**Instructions to follow:** Using the records below, write out only the lines from the line containing "none -> pink 1x1 plate [301,132,351,157]" up to and including the line containing "none -> pink 1x1 brick [359,258,409,289]", exactly, with no pictures.

*** Opening Dataset records ***

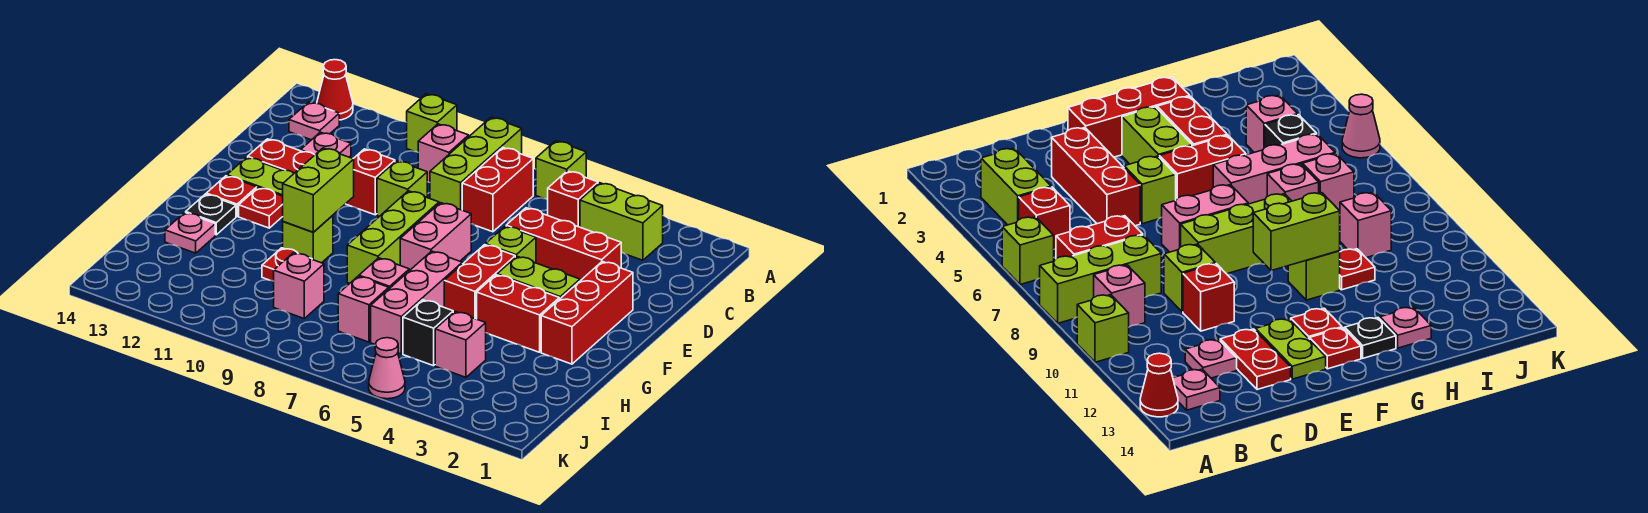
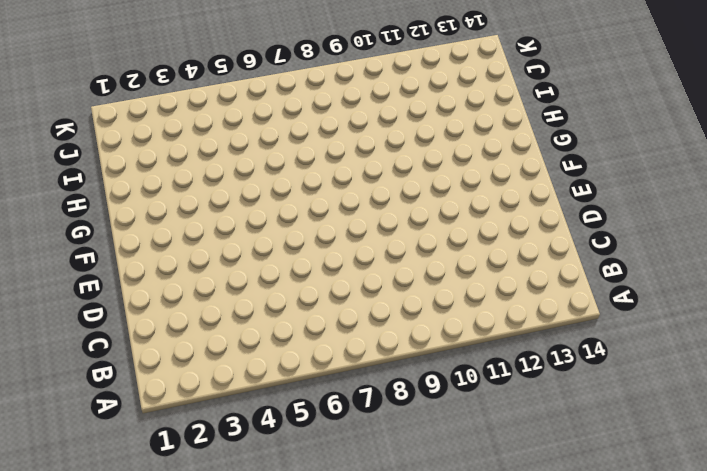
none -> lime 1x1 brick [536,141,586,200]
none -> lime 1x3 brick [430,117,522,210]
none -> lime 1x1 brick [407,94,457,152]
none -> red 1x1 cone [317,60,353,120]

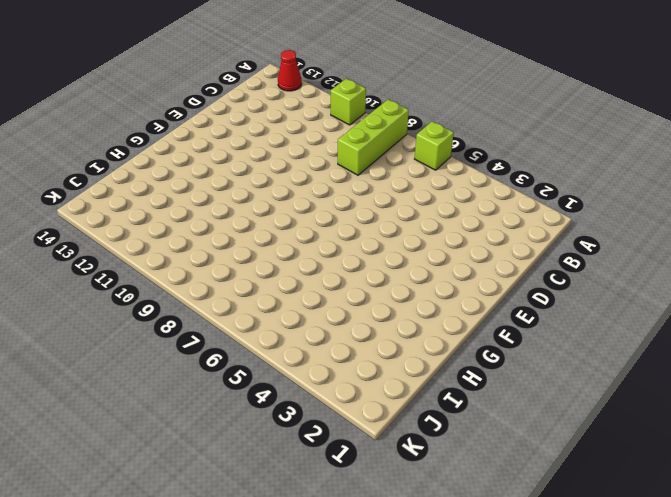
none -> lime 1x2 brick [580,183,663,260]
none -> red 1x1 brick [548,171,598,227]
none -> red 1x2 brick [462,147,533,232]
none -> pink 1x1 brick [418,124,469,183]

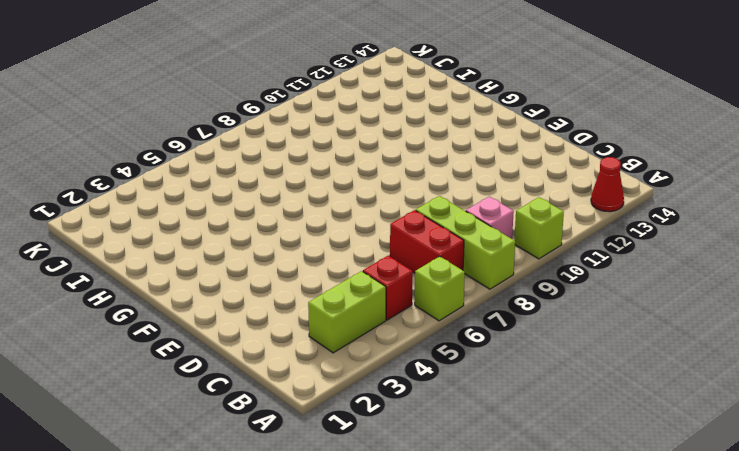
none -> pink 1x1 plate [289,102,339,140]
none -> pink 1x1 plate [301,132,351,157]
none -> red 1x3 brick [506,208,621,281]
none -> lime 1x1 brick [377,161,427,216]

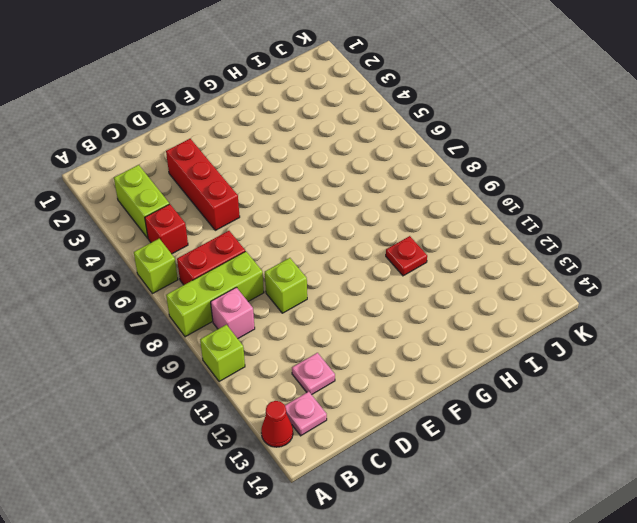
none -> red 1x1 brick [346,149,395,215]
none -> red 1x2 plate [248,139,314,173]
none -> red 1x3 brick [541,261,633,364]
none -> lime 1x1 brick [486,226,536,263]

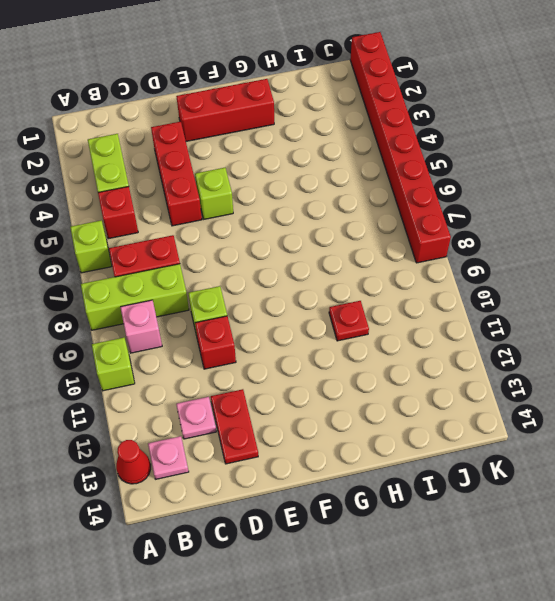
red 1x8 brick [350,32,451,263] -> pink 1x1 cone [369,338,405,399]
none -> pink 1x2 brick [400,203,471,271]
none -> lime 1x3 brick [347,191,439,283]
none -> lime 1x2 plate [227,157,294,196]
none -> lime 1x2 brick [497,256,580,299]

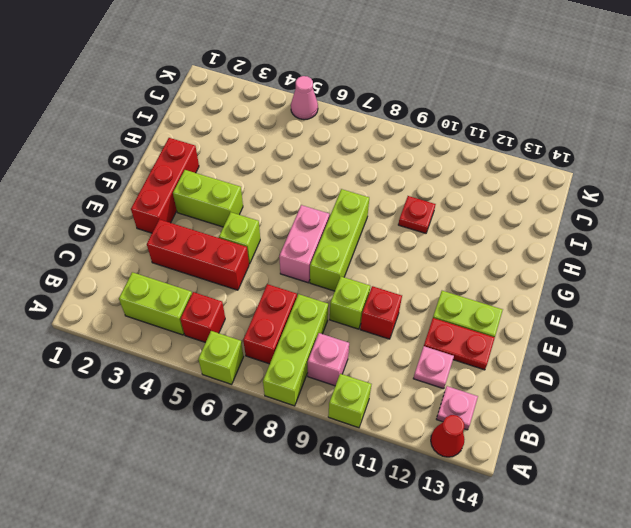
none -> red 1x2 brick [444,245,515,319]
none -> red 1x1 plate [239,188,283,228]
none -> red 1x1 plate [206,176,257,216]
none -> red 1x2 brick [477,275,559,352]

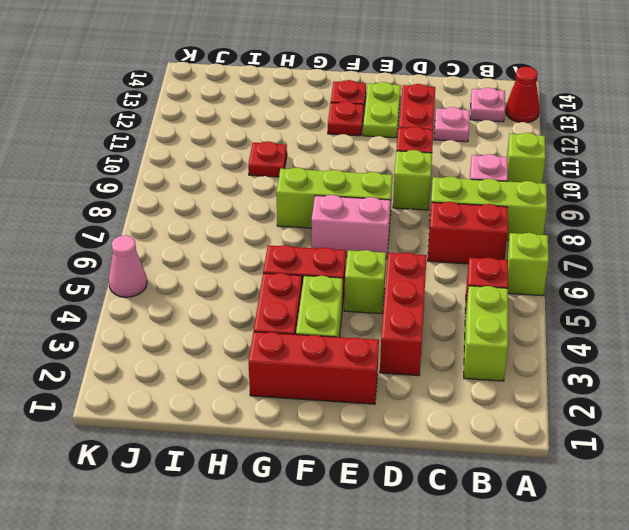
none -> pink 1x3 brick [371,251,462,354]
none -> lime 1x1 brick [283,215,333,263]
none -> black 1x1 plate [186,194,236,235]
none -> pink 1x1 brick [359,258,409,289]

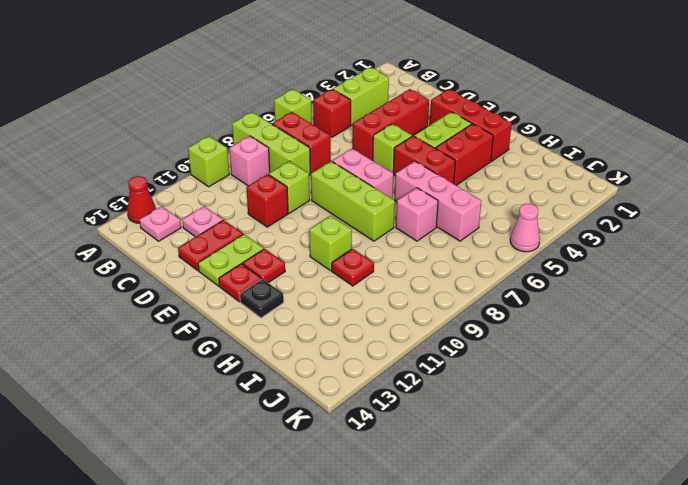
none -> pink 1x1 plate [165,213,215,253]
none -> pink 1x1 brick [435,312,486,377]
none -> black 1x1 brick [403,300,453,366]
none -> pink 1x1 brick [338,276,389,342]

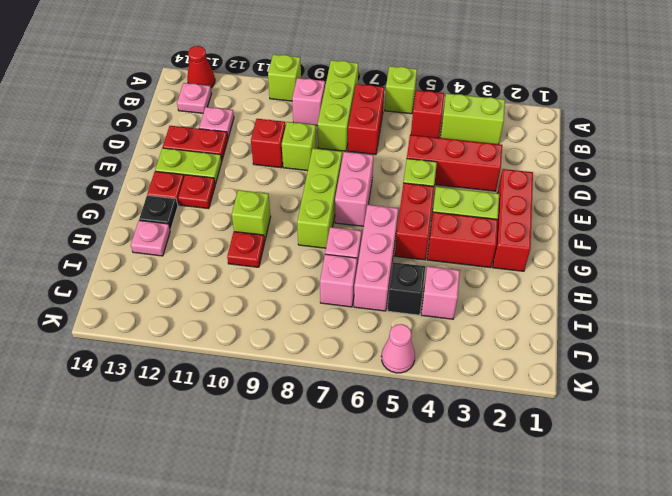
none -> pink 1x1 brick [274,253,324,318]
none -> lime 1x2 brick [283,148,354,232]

*** Closing Dataset records ***

**Output for this exercise:**
none -> pink 1x1 plate [301,132,351,157]
none -> red 1x3 brick [506,208,621,281]
none -> lime 1x1 brick [377,161,427,216]

none -> red 1x1 brick [346,149,395,215]
none -> red 1x2 plate [248,139,314,173]
none -> red 1x3 brick [541,261,633,364]
none -> lime 1x1 brick [486,226,536,263]

red 1x8 brick [350,32,451,263] -> pink 1x1 cone [369,338,405,399]
none -> pink 1x2 brick [400,203,471,271]
none -> lime 1x3 brick [347,191,439,283]
none -> lime 1x2 plate [227,157,294,196]
none -> lime 1x2 brick [497,256,580,299]

none -> red 1x2 brick [444,245,515,319]
none -> red 1x1 plate [239,188,283,228]
none -> red 1x1 plate [206,176,257,216]
none -> red 1x2 brick [477,275,559,352]

none -> pink 1x3 brick [371,251,462,354]
none -> lime 1x1 brick [283,215,333,263]
none -> black 1x1 plate [186,194,236,235]
none -> pink 1x1 brick [359,258,409,289]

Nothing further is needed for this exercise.